WORK REQUEST
Where a line of the listing below includes the word "stick", reproduce that line.

MATERIAL FOR THIS TASK
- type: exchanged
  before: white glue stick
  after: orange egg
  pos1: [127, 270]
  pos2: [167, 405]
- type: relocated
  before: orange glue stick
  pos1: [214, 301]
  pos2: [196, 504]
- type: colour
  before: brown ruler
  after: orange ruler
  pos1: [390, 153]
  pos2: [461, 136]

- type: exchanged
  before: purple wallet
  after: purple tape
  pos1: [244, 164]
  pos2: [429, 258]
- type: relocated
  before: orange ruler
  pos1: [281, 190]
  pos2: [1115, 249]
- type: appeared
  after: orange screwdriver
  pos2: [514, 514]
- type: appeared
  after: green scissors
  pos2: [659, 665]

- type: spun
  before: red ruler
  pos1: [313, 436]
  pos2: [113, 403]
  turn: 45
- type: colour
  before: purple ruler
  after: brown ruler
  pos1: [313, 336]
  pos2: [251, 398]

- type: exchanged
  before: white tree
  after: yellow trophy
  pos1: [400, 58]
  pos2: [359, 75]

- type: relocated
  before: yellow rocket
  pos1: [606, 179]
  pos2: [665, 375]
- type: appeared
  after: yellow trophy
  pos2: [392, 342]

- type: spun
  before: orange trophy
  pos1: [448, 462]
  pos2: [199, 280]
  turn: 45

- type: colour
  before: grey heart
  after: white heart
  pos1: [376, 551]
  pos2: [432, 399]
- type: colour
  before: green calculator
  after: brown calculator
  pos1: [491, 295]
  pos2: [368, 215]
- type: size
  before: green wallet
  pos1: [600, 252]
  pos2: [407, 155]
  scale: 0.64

ANSWER BELOW
  before: white glue stick
  before: orange glue stick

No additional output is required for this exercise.